### TASK PROMPT
Please gather every line of the entries below that contains the string "kern" and copy each one. Case counts.

### DATA
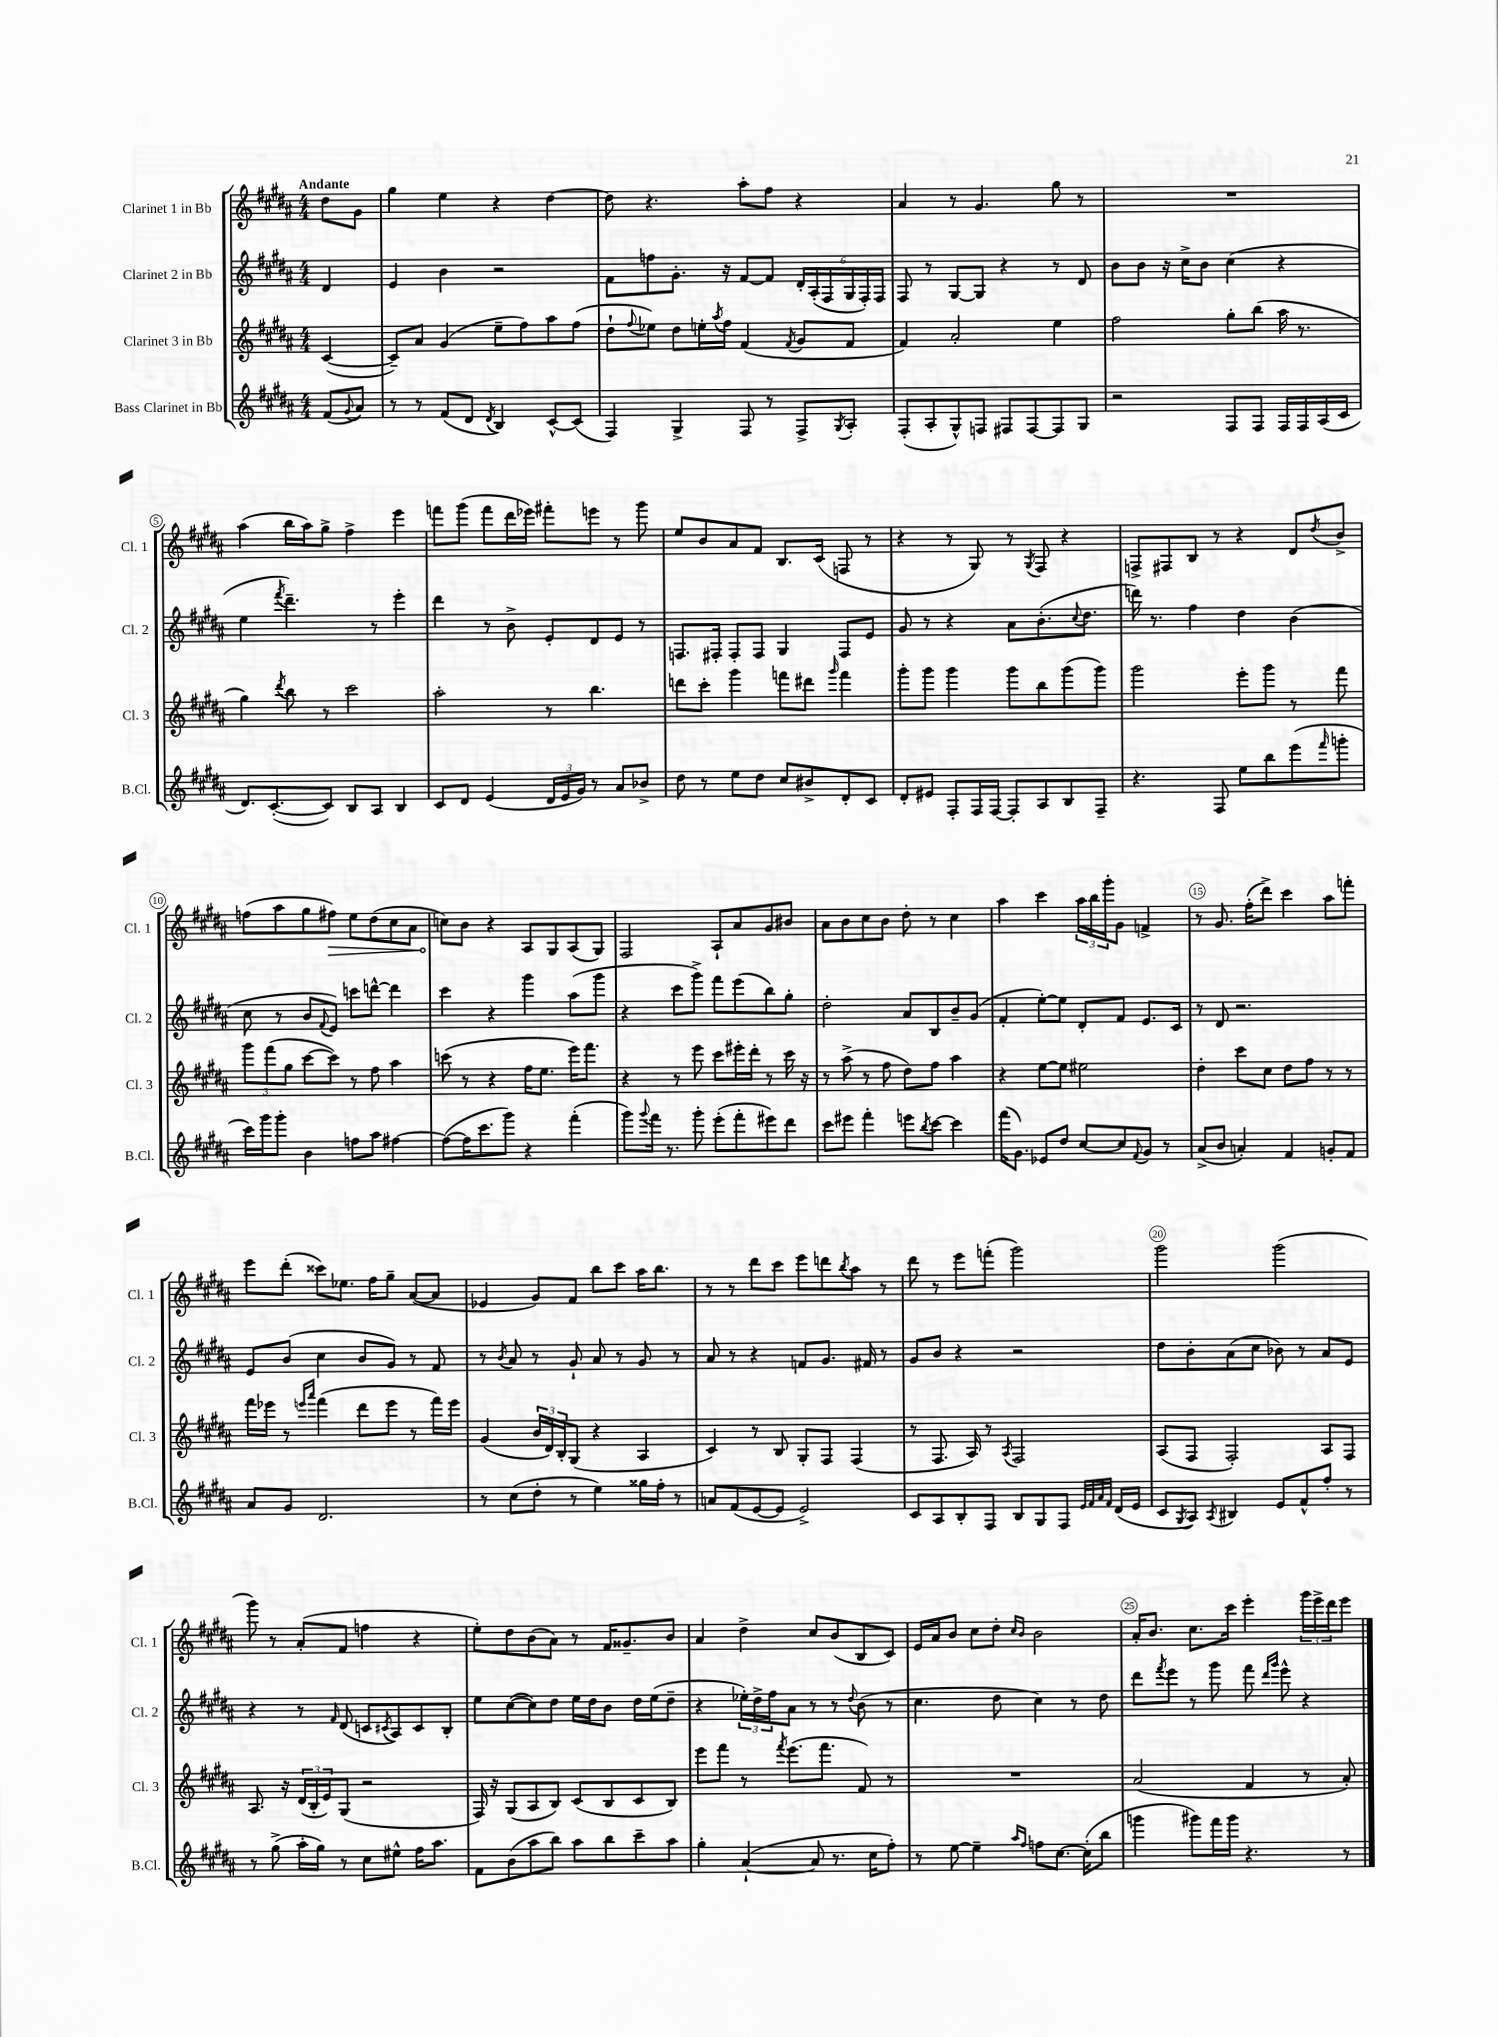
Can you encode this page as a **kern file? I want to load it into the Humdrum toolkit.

**kern	**kern	**kern	**kern	**dynam
*part4	*part3	*part2	*part1	*part1
*staff4	*staff3	*staff2	*staff1	*staff1
*I"Bass Clarinet in Bb	*I"Clarinet 3 in Bb	*I"Clarinet 2 in Bb	*I"Clarinet 1 in Bb	*
*I'B.Cl.	*I'Cl. 3	*I'Cl. 2	*I'Cl. 1	*
*clefG2	*clefG2	*clefG2	*clefG2	*
*k[f#c#g#d#a#]	*k[f#c#g#d#a#]	*k[f#c#g#d#a#]	*k[f#c#g#d#a#]	*
*M4/4	*M4/4	*M4/4	*M4/4	*
=	=	=	=	=
!	!	!	!LO:TX:a:B:t=Andante	!
(8f#/L	([4c#/	4d#/	8dd#\L	.
8qqg#/	.	.	.	.
8a#/J)	.	.	8g#\J	.
=1	=1	=1	=1	=1
8r	8c#~/L])	4e/	4gg#\	.
8r	8a#/J	.	.	.
(8f#/L	(4g#/	4b\	4ee\	.
8d#/J	.	.	.	.
8qd#/	.	.	.	.
4B/)	8ee~\L	2r	4r	.
.	8ff#\)	.	.	.
[8c#^^/L	8aa#\	.	[4dd#\	.
(8c#/J]	(8ff#\J	.	.	.
=2	=2	=2	=2	=2
4F#/)	8dd#`\L	8f#\L	8dd#\]	.
.	8qqff#/	.	.	.
.	8ee-X\J)	8ffn\	4.r	.
4G#^/	8dd#\L	8.g#'\J	.	.
.	16een'\L	.	.	.
.	8qaa#/	.	.	.
.	16ff#\JJ	16r	.	.
8F#/	(4f#/	[8f#/L	8aa#'\L	.
8r	.	8f#/J]	8ff#\J	.
.	8qf#/	.	.	.
8F#^/L	8g#/L	24d#'/LL	4r	.
.	.	(24A#'/	.	.
.	.	24F#/	.	.
8qG#/	.	.	.	.
8A#'/J	8f#/J	24G#/	.	.
.	.	24F#'/)	.	.
.	.	24F#/JJ	.	.
=3	=3	=3	=3	=3
(8F#'/L	4f#/)	8F#/	4a#/	.
8A#'/	.	8r	.	.
8G#^^/)	2a#'/	[8G#/L	8r	.
8Fn/J	.	8G#/J]	4.g#/	.
8F#X/L	.	4r	.	.
[8F#/	.	.	.	.
8F#/]	4ee\	8r	8gg#\	.
8G#/J	.	8d#/	8r	.
=4	=4	=4	=4	=4
2r	2ff#\	8b\L	1r	.
.	.	8b\J	.	.
.	.	16r	.	.
.	.	16cc#^\KL	.	.
.	.	8b\J	.	.
8F#/L	8gg#'\L	(4cc#\	.	.
8F#/J	(8bb\J	.	.	.
16F#/LL	16aa#\	4r	.	.
16F#/	8.r	.	.	.
(16A#/	.	.	.	.
16c#/JJ	.	.	.	.
!!LO:LB:g=z
=5	=5	=5	=5	=5
8.d#/L)	4gg#\)	4ee\	(4aa#\	.
([8.c#'/	.	.	.	.
.	8qddd#/	8qfff#/	.	.
.	8bb\	4.ddd#~\)	16bb\LL	.
.	.	.	16aa#\J)	.
8c#/J])	8r	.	8gg#^\J	.
8B/L	2ccc#\	.	4ff#^\	.
8A#/J	.	8r	.	.
4B/	.	4eee'\	4eee\	.
=6	=6	=6	=6	=6
8c#/L	2aa#'\	4ddd#\	8fffn\L	.
8d#/J	.	.	(8ggg#\J	.
(4e/	.	8r	8fff\L	.
.	.	8b^\	16ddd#\L	.
.	.	.	16eee-X\JJ)	.
24d#/LL	8r	8e'/L	8fff#X'\L	.
24e/	.	.	.	.
24g#/JJ)	.	.	.	.
8r	4.bb\	8d#/	8eeen\J	.
8a#/L	.	8e/J	8r	.
8b-X^/J	.	8r	8ggg#\	.
=7	=7	=7	=7	=7
8dd#\	8dddn\L	8.Fn/L	8ee/L	.
8r	8ccc#'\J	.	8b/	.
.	.	16F#X'/Jk	.	.
8ee\L	4ggg#\	8F#'/L	8a#/	.
8dd#\J	.	8F#/J	8f#/J	.
8cc#/L	8fffn\L	4G#/	8.B/L	.
8b#X^/	8ddd#X\J	.	.	.
.	.	.	(16c#/Jk	.
.	16qqggg#/	.	.	.
8d#'/	4fff\	8F#/L	8Fn/	.
8c#/J	.	8e/J	8r	.
=8	=8	=8	=8	=8
8d#'/L	8ggg#'\L	8g#/	4r	.
8e#X/J	8ggg#\J	8r	.	.
8F#'/L	4ggg#\	4r	8r	.
16F#/L	.	.	8G#/)	.
[16F#/JJ	.	.	.	.
8F#'/L]	8ggg#\L	8a#\L	8r	.
.	.	.	8qG#/	.
8A#/	8bb\	(8.b'\	8F#/	.
8B/	(8ggg#\	.	4r	.
.	.	8qqcc#/	.	.
.	.	8.dd#\J	.	.
8F#~/J	8ggg#\J)	.	.	.
=9	=9	=9	=9	=9
4.r	2ggg#\	16dddn\)	8Fn^/L	.
.	.	8.r	.	.
.	.	.	8F#X/	.
.	.	4ff#\	8B/J	.
8F#/	.	.	8r	.
8ee\L	8eee'\L	4dd#\	4r	.
8bb\	8ggg#\J	.	.	.
(8eee\	8r	(4b\	8d#/L	.
16qqfff#/	.	.	8qdd#/	.
8gggn'\J	8fff#\	.	8b^/J	.
!!LO:LB:g=z
=10	=10	=10	=10	=10
16ccc#\LL)	12ggg#\L	8cc#\	(8ffn\L	.
16ggg#\J	.	.	.	.
.	(12fff#\	.	.	.
8ggg#'\J	.	8r	8aa#\	.
.	12gg#\J	.	.	.
4b\	[8ccc#\L	8b/L	8gg#\	.
.	.	8qqf#/	.	.
!	!	!	!	!LO:HP:b
.	8ccc#\J])	8e/J)	8ff#X\J)	>
8ffn\L	8r	8cccn\L	8ee\L	.
8aa#\J	8ff#\	[8dddn^^\J	(8dd#\	.
[4ff#X\	4aa#\	4ddd\]	8cc#\	.
.	.	.	8a#\J	.
=11	=11	=11	=11	=11
(8ff#\L_	(8cccn\	4ccc#\	8ccn\L)	.
16ff#\K]	8r	.	8b\J	]
8.ccc#\	.	.	.	.
.	4r	4r	4r	.
8ggg#\J)	.	.	.	.
4r	16ff#\KL	4ggg#\	8A#/L	.
.	8.ee\J	.	.	.
.	.	.	8G#/	.
(4fff#'\	16eee\KL)	(8aa#\L	(8A#/	.
.	8.fff#\J	.	.	.
.	.	8ggg#\J	8G#/J)	.
=12	=12	=12	=12	=12
8ggg#\L)	4r	4r	2F#/	.
8qqggg#/	.	.	.	.
16fff#\Jk	.	.	.	.
8.r	.	.	.	.
.	8r	8ccc#\L	.	.
8ggg#'\	8eee\	8ggg#^\J)	.	.
(8eee'\L	8ccc#\L	8fff#\L	8A#`/L	.
8fff#'\	16eee#X'\L	(8eee\	8a#/	.
.	16ddd#'\JJ	.	.	.
8eee#X\)	8r	8bb\)	8g#/	.
8ddd#\J	16ccc#\	8gg#'\J	8b#X/J	.
.	16r	.	.	.
=13	=13	=13	=13	=13
8ccc#\L	8r	2dd#'\	8a#\L	.
8eee#X\J	(8aa#^\	.	8b\	.
4fff#'\	8r	.	8cc#\	.
.	8ff#\	.	8b\J	.
8eeen\L	8dd#\L)	8a#/L	8dd#'\	.
8qbb/	.	.	.	.
[8ccc#\J	8ff#\J	8B/	8r	.
4ccc#\]	4aa#\	8b~/	4cc#\	.
.	.	(8g#/J	.	.
=14	=14	=14	=14	=14
(16fff#\KL	4r	4f#'/	4aa#\	.
8.g#\J)	.	.	.	.
8e-X/L	[8ee\L	[8ee'\L)	4ccc#\	.
8dd#/J	8ee\J]	8ee\J]	.	.
[8cc#/L	2ee#X\	8d#'/L	24aa#\LL	.
.	.	.	24bb\	.
.	.	.	24ggg#'\J	.
8cc#/]	.	8f#/J	8g#\J	.
8qqf#/	.	.	.	.
8g#/J	.	8.e/L	4fn^/	.
8r	.	.	.	.
.	.	16c#/Jk	.	.
=15	=15	=15	=15	=15
(8a#^/L	4dd#'\	8r	8r	.
8b/J	.	8d#/	8.g#/	.
4an'/)	8ccc#\L	2.r	.	.
.	.	.	(16ff#'\KL	.
.	8cc#\J	.	8ddd#^\J)	.
4f#/	8dd#\L	.	4ccc#\	.
.	8ff#\J	.	.	.
8gn'/L	8r	.	8aa#\L	.
8f#/J	8r	.	8fffn'\J	.
!!LO:LB:g=z
=16	=16	=16	=16	=16
8a#/L	16fff#\LL	8e/L	8eee\L	.
.	16eee-X\JJ	.	.	.
8g#/J	8r	(8b/J	(8ddd#'\J	.
.	16qqeeen/LL	.	.	.
.	16qqaaa#/JJ	.	.	.
2.d#/	(4fff#\	4cc#\	8ccc##X\L)	.
.	.	.	8.ee-X\J	.
.	8ddd#\L	8b/L	.	.
.	.	.	16ff#\KL	.
.	8eee\J	8g#/J)	8gg#~\J	.
.	8r	8r	([8a#/L	.
.	16fff#\LL)	8f#/	8a#/J]	.
.	16eee\JJ	.	.	.
=17	=17	=17	=17	=17
8r	(4g#/	8r	4e-X/	.
.	.	8qb/	.	.
(8cc#\L	.	8a#/	.	.
8dd#'\J	24b/LL	8r	8g#/L)	.
.	24d#/)	.	.	.
.	24B'/J	.	.	.
8r	(8G#/J	8g#`/	8f#/J	.
4ee\)	4r	8a#/	8bb\L	.
.	.	8r	8ccc#\J	.
16gg##X\LL	4A#/	8g#/	16aa#\KL	.
16ff#'\JJ	.	.	8.bb\J	.
8r	.	8r	.	.
=18	=18	=18	=18	=18
8an/L	4c#/)	8a#/	8r	.
(8f#/	.	8r	8r	.
[8e/	8r	4r	8ddd#\L	.
8e/J]	8B/	.	8ccc#\J	.
2e^/)	8G#'/L	8fn/L	8eee\L	.
.	8F#/J	8.g#/J	8dddn\	.
.	.	.	8qbb/	.
.	(4F#/	.	8aa#\J	.
.	.	16f#X/	.	.
.	.	8r	8r	.
=19	=19	=19	=19	=19
8c#/L	8r	8g#/L	8ddd#\	.
8A#/	8.F#/	8b/J	8r	.
8B'/	.	4r	8eee\L	.
.	16A#/)	.	.	.
8F#/J	8r	.	(8fffn'\J	.
.	8qA#/	.	.	.
8B/L	2F#/	2r	2ggg#\)	.
8G#/	.	.	.	.
8F#/J	.	.	.	.
32qqe/LLL	.	.	.	.
32qqf#/	.	.	.	.
32qqa#/	.	.	.	.
32qqf#/JJJ	.	.	.	.
(16d#/LL	.	.	.	.
16e/JJ	.	.	.	.
=20	=20	=20	=20	=20
8c#/L	(8A#/L	8dd#\L	2ggg#\	.
8qG#/	.	.	.	.
8A#/J)	8F#/J	8b'\	.	.
8qA#/	.	.	.	.
4B#X/	2F#'/)	(8a#\	.	.
.	.	8cc#\J	.	.
8e/L	.	8b-X\)	(2ggg#\	.
8f#^^/	.	8r	.	.
8ff#'/J	8A#/L	8a#/L	.	.
8r	8F#/J	8e/J	.	.
!!LO:LB:g=z
=21	=21	=21	=21	=21
8r	8.A#/	4r	8ggg#\)	.
(8gg#^\	.	.	8r	.
.	16r	.	.	.
16aa#'\LL	(24d#/LL	8r	(8a#'/L	.
.	24B'/	.	.	.
16gg#\JJ)	.	.	.	.
.	24e/J)	.	.	.
.	.	16qqf#/	.	.
8r	(8G#/J	(8d#/	8f#/J	.
8cc#\L	2r	8cn/L	4ffn\	.
.	.	8qc#X/	.	.
8ee#X^^\J	.	8A#/)	.	.
16ff#\KL	.	8c#/	4r	.
8.aa#\J	.	.	.	.
.	.	8B'/J	.	.
=22	=22	=22	=22	=22
8f#\L	16F#/)	8ee\L	8ee'\L)	.
.	16r	.	.	.
(8b\	(8G#/L	([8cc#\	8dd#\	.
8aa#\	8A#/	8cc#\])	(8b\	.
8bb\J)	8B/J)	8dd#\J	8a#\J)	.
8aa#\L	(8c#/L	16ee\LL	8r	.
.	.	16dd#\J	.	.
8bb\	8B/	8b\J	16f#/KL	.
.	.	.	8.g##X~/	.
8ccc#~\	8c#/	16dd#\LL	.	.
.	.	(16ee\J	.	.
8aa#\J	8B/J)	8dd#~\J	8b/J	.
=23	=23	=23	=23	=23
4gg#'\	8eee\L	4r	4a#/	.
.	8fff#\J	.	.	.
([4a#`/	8r	24ee-X'\LL)	4dd#^\	.
.	.	24dd#^\	.	.
.	.	24ff#\J	.	.
.	8qfff#/	.	.	.
.	(8.eee\L	8a#\J	.	.
8a#/]	.	8r	8cc#/L	.
.	8.fff#\J	.	.	.
8.r	.	8r	(8b/	.
.	.	8qqdd#/	.	.
.	8f#/)	(8b\	8B/	.
16cc#\KL	.	.	.	.
8ff#'\J)	8r	8r	8c#/J)	.
=24	=24	=24	=24	=24
8r	1r	4.cc#\	16e/LL	.
.	.	.	16a#/J	.
[8ee\	.	.	8b/J	.
4ee~\]	.	.	8cc#\L	.
.	.	8dd#\	8dd#'\J	.
16qqaa#/LL	.	.	16qqcc#/LL	.
16qqff#/JJ	.	.	16qqb/JJ	.
8ffn\L	.	4cc#\)	2b\	.
[8.cc#\J	.	.	.	.
.	.	8r	.	.
(16cc#'\KL]	.	.	.	.
8bb\J	.	8dd#\	.	.
=25	=25	=25	=25	=25
4gggn\	(2a#/	8ddd#\L	16a#'/KL	.
.	.	.	8.b/J	.
.	.	8qfff#/	.	.
.	.	8eee\J	.	.
8ggg#X\L)	.	8r	8.cc#\L	.
16fff#\L	.	8ggg#\	.	.
16ggg#\JJ	.	.	16ccc#\Jk	.
4.r	4f#/	8fff#\	4eee'\	.
.	.	16qqddd#/LL	.	.
.	.	16qqggg#/JJ	.	.
.	.	8eee^^\	.	.
.	8r	4r	24ggg#\LL	.
.	.	.	24eee^\	.
.	.	.	24ddd#\J	.
8r	8a#'/)	.	8eee\J	.
==	==	==	==	==
*-	*-	*-	*-	*-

### OUTPUT FOR THIS TASK
Can you encode this page as a **kern file? I want to load it into the Humdrum toolkit.
**kern	**kern	**kern	**kern	**dynam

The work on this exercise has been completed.